(Extracted records)
------------------------------
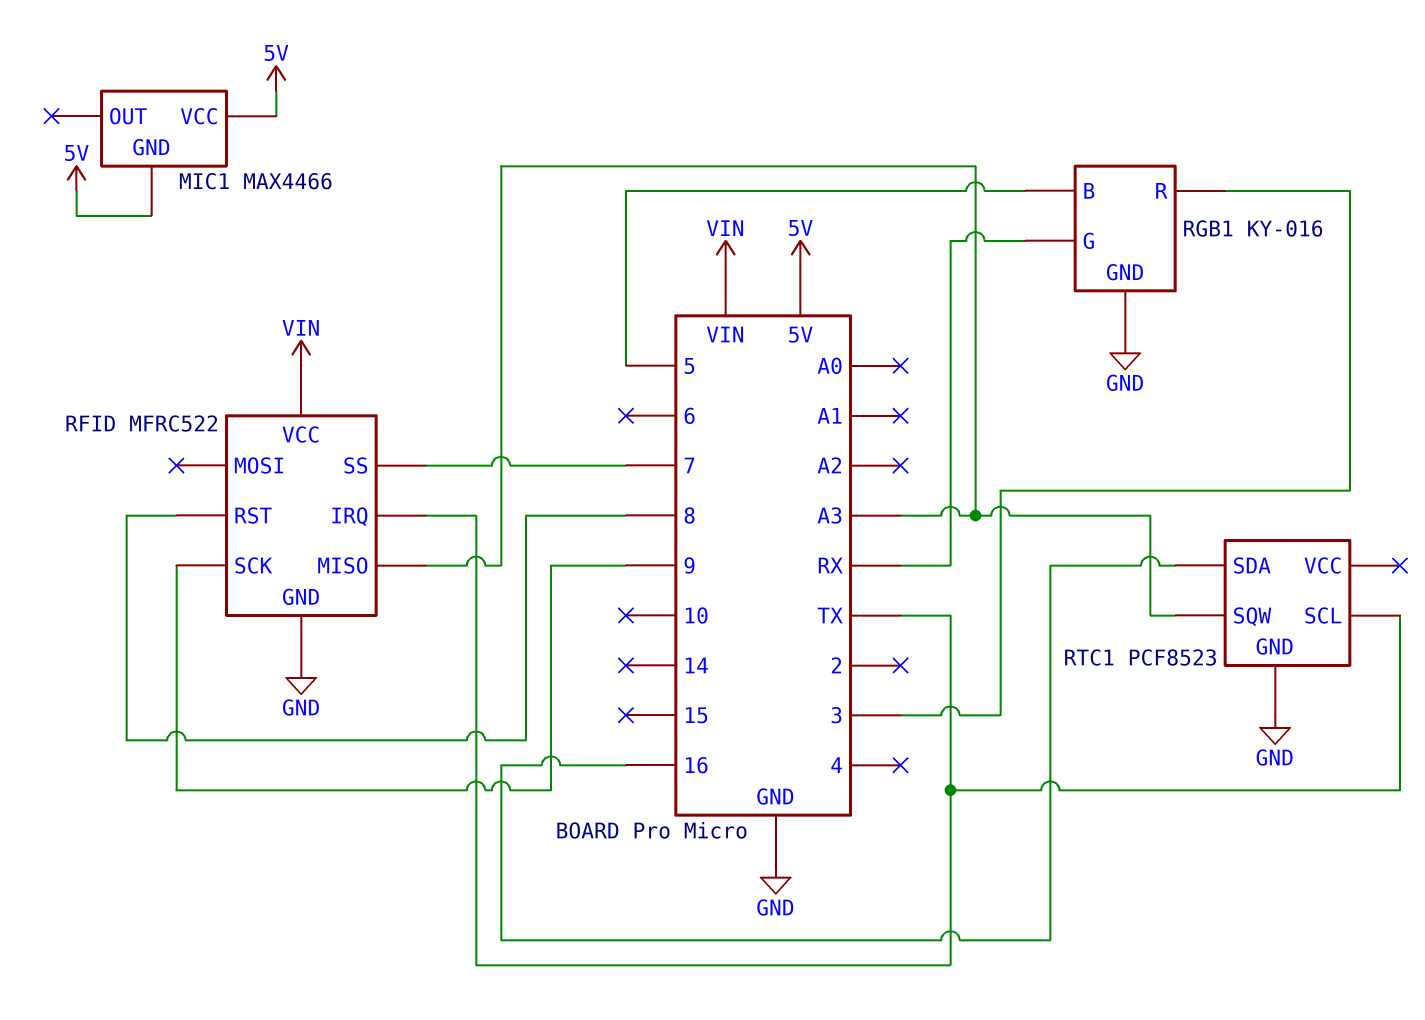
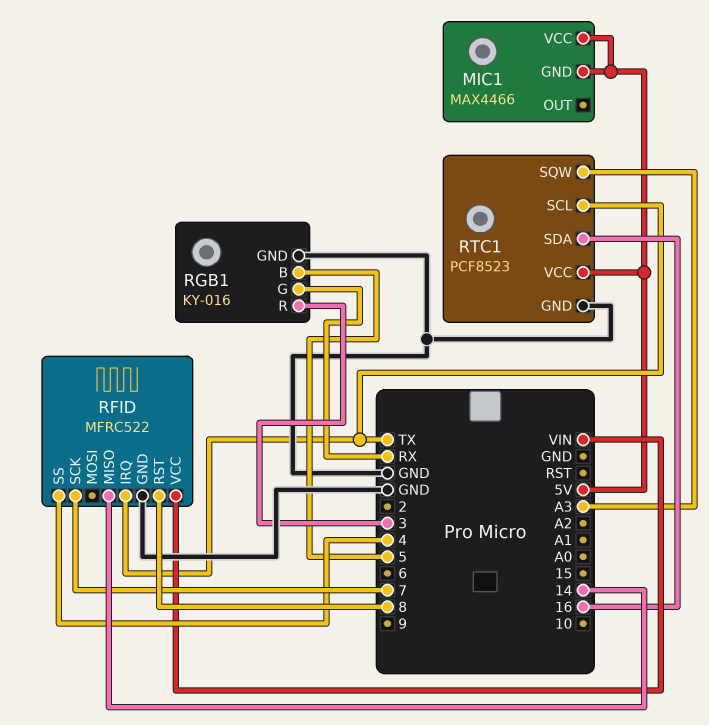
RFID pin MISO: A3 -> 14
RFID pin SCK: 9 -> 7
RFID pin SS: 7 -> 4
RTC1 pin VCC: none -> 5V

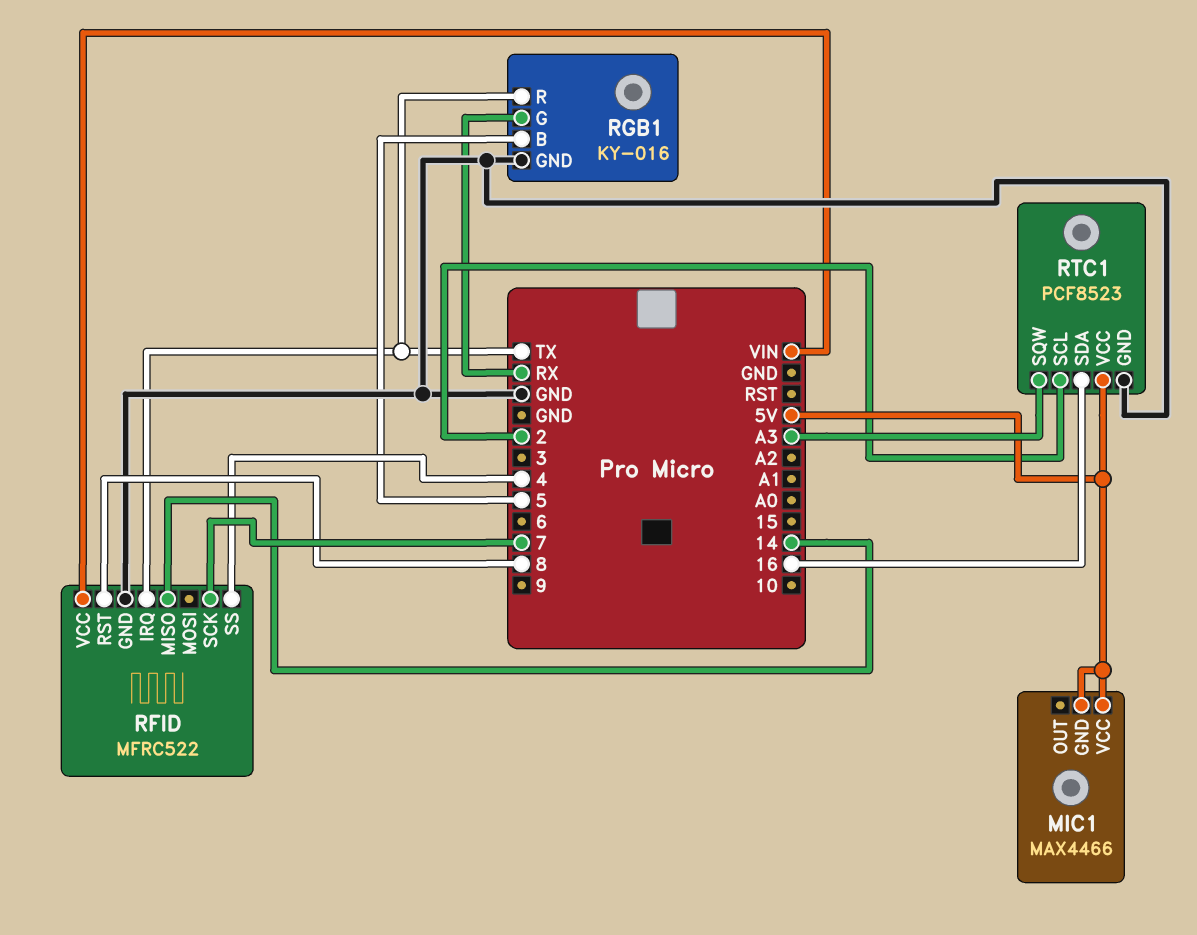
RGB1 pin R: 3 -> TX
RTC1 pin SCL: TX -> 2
------------------------------
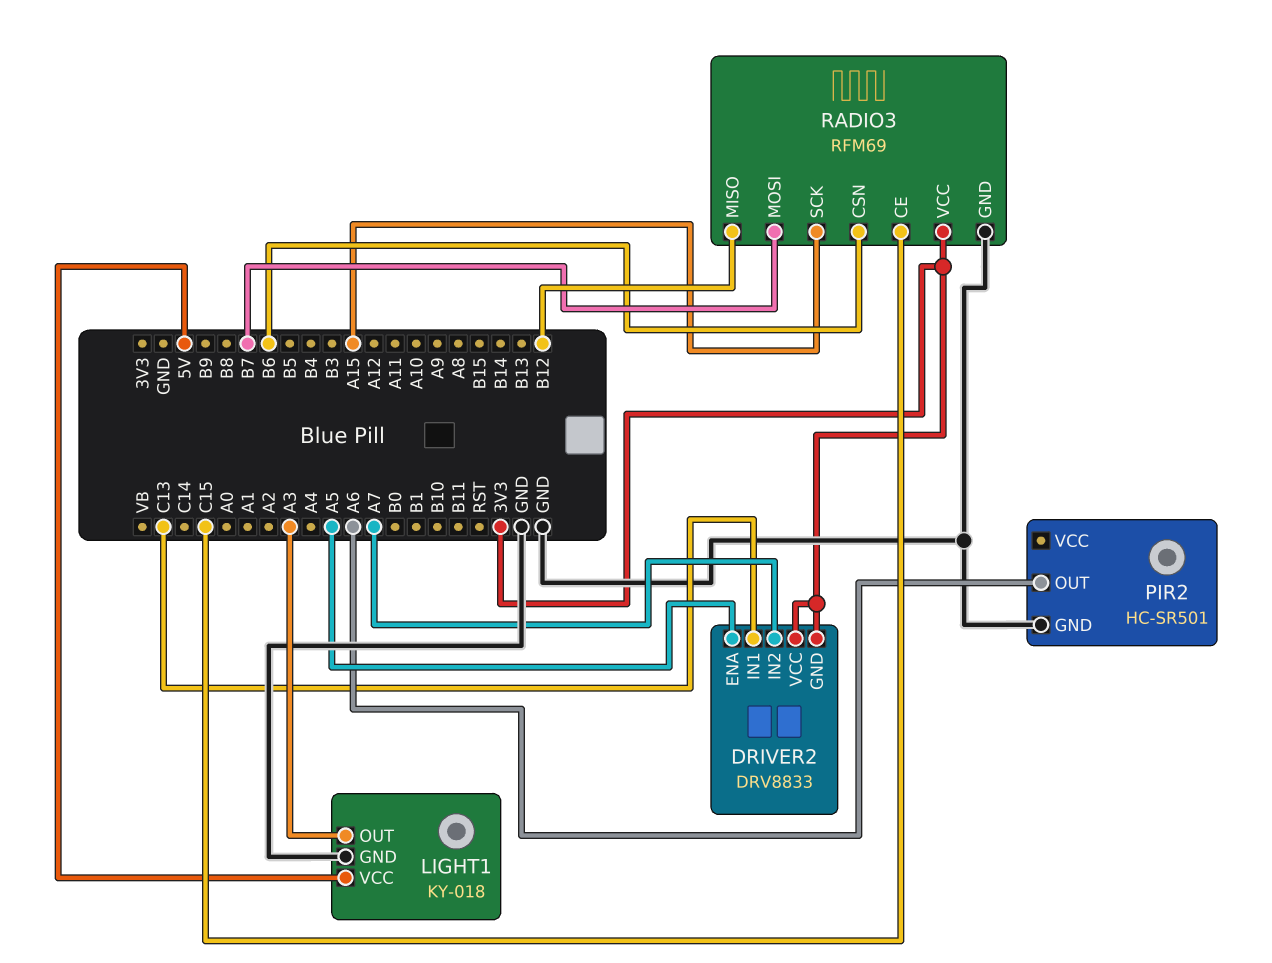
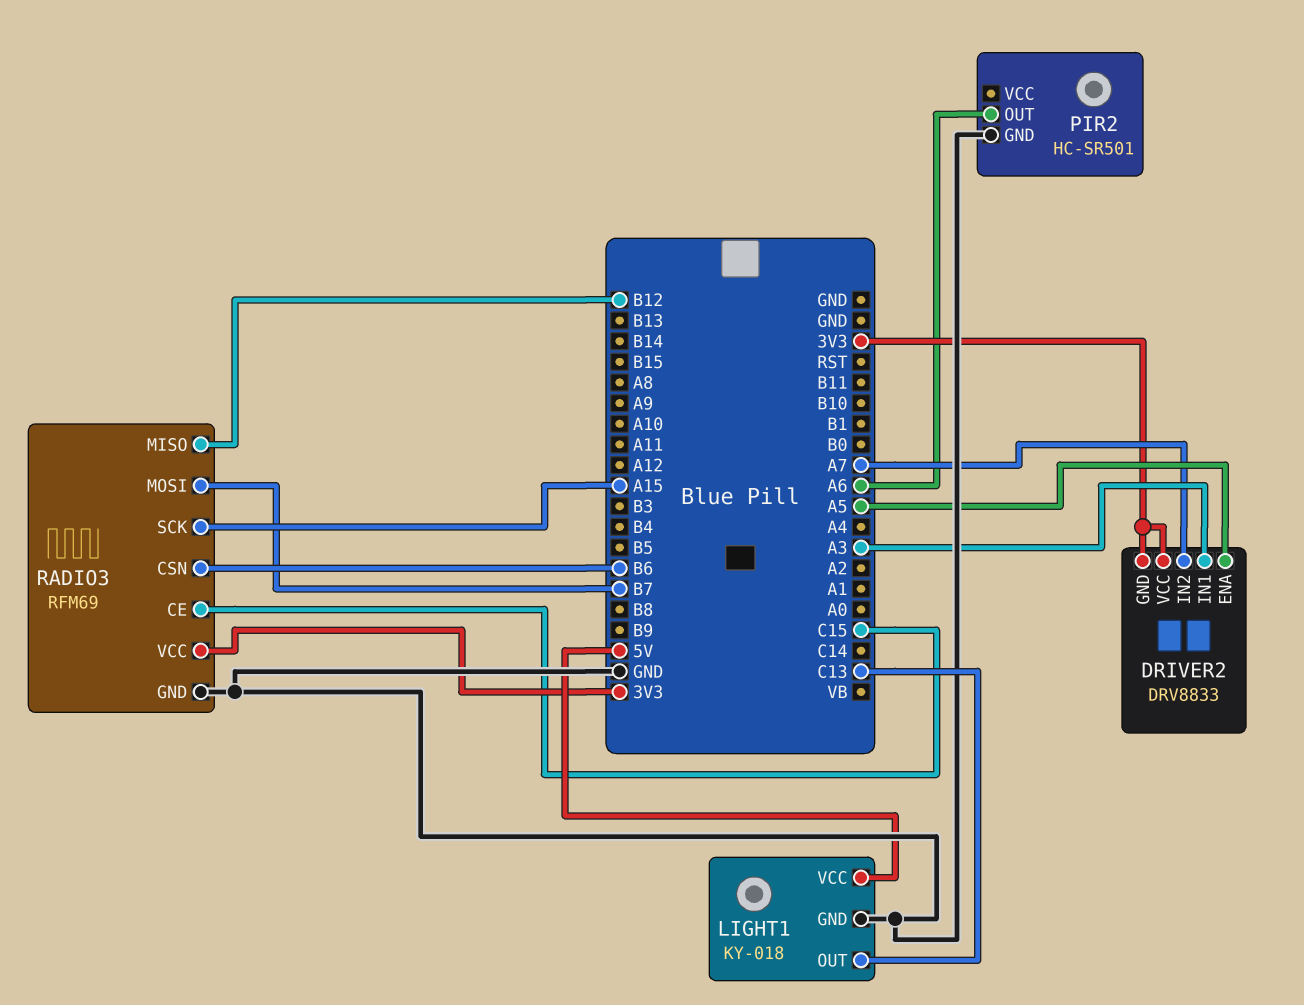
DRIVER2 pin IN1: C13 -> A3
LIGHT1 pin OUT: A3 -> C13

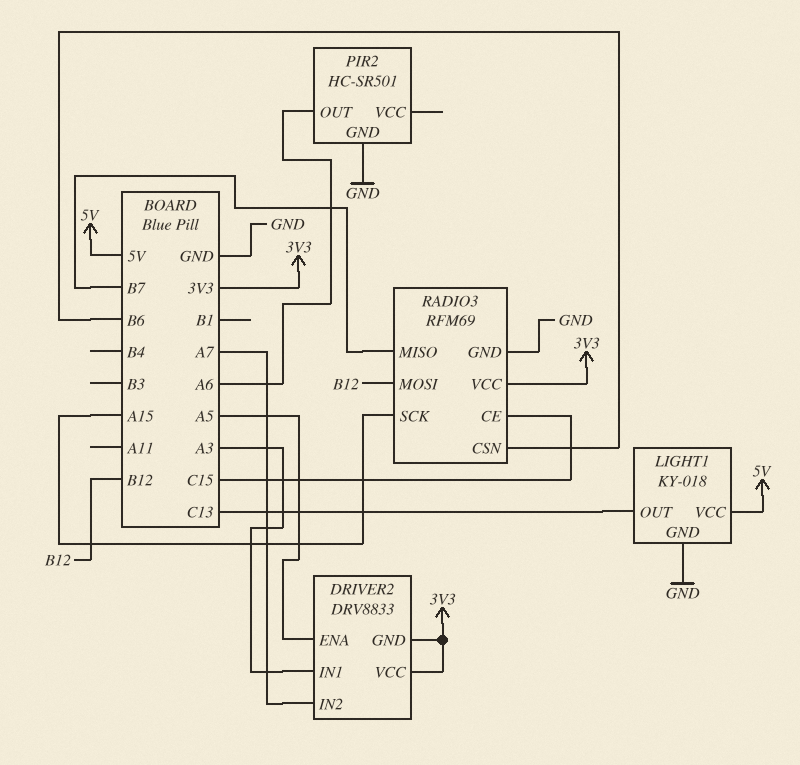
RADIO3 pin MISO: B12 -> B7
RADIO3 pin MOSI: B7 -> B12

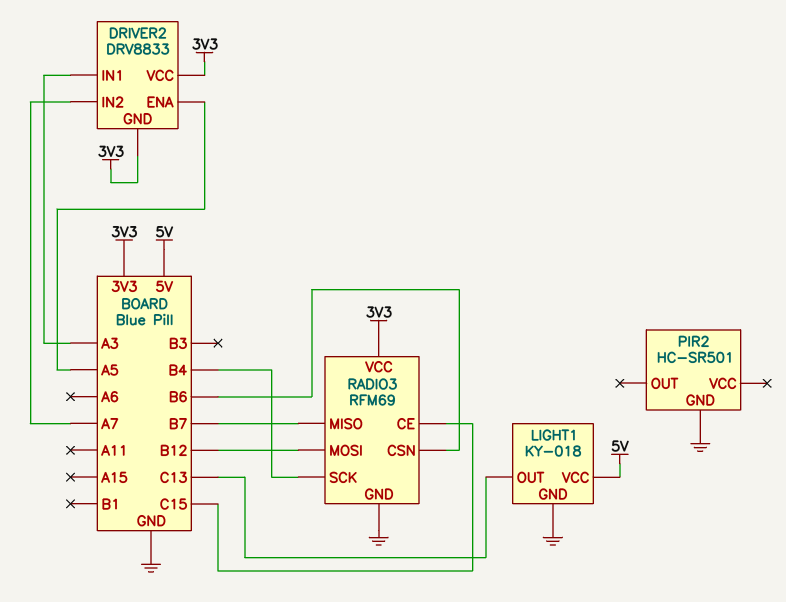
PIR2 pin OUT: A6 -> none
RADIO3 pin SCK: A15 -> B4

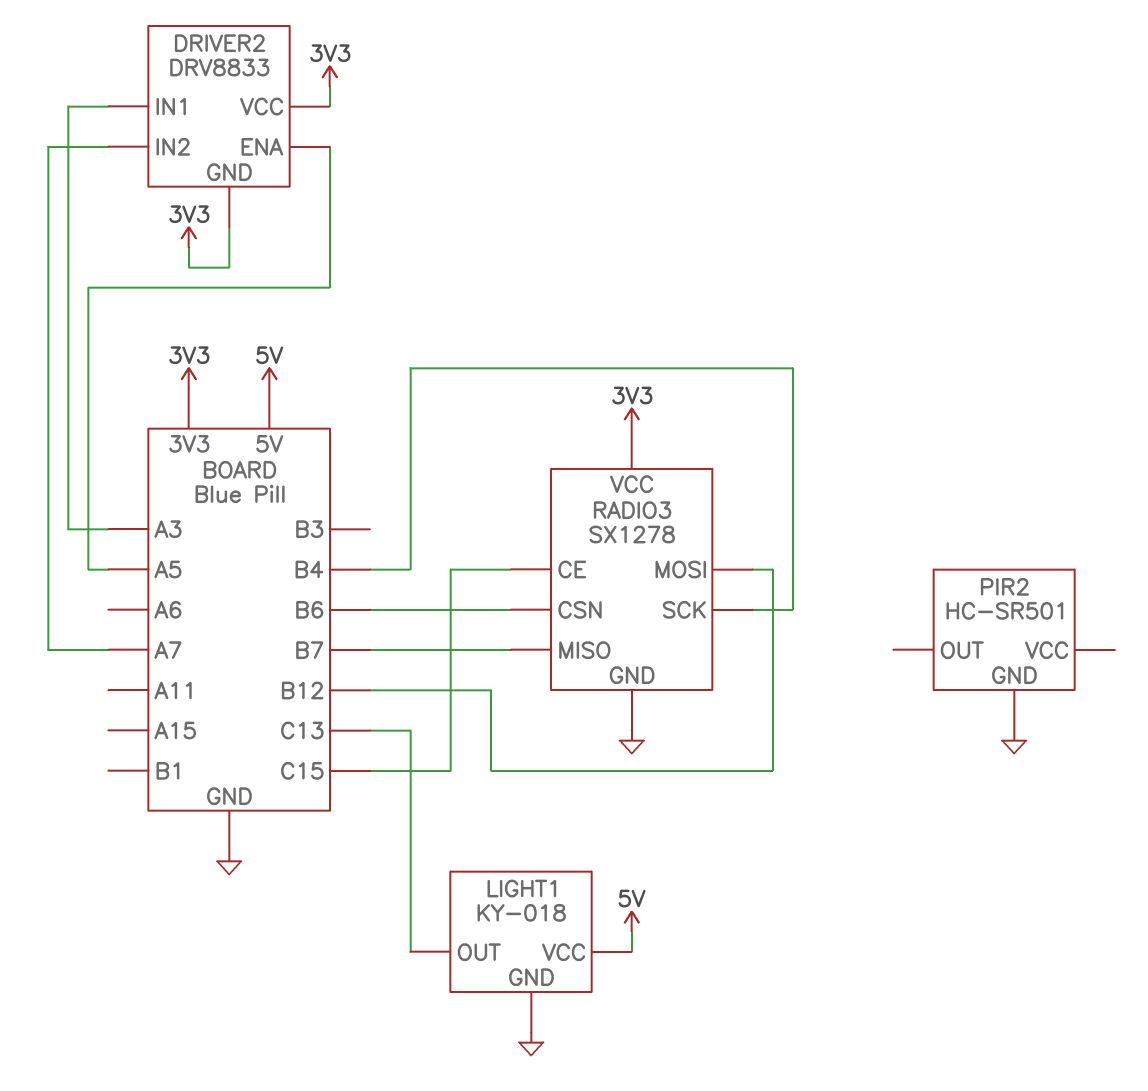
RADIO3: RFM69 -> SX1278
------------------------------
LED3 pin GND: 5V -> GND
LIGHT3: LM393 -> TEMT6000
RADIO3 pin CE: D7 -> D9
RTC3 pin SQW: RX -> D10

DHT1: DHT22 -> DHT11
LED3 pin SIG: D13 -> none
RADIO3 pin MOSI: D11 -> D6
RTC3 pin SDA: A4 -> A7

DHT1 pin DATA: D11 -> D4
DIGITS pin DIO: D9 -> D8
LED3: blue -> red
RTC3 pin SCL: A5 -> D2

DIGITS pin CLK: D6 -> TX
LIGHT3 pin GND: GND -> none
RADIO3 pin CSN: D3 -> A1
------------------------------
> [Goal of the exercise]
With the line that has "RADIO3 pin MOSI: D11 -> D6" as the first and the line that has "RADIO3 pin CSN: D3 -> A1" as the last, repeat exactly that run of lines above and no more.

> [Solution]
RADIO3 pin MOSI: D11 -> D6
RTC3 pin SDA: A4 -> A7

DHT1 pin DATA: D11 -> D4
DIGITS pin DIO: D9 -> D8
LED3: blue -> red
RTC3 pin SCL: A5 -> D2

DIGITS pin CLK: D6 -> TX
LIGHT3 pin GND: GND -> none
RADIO3 pin CSN: D3 -> A1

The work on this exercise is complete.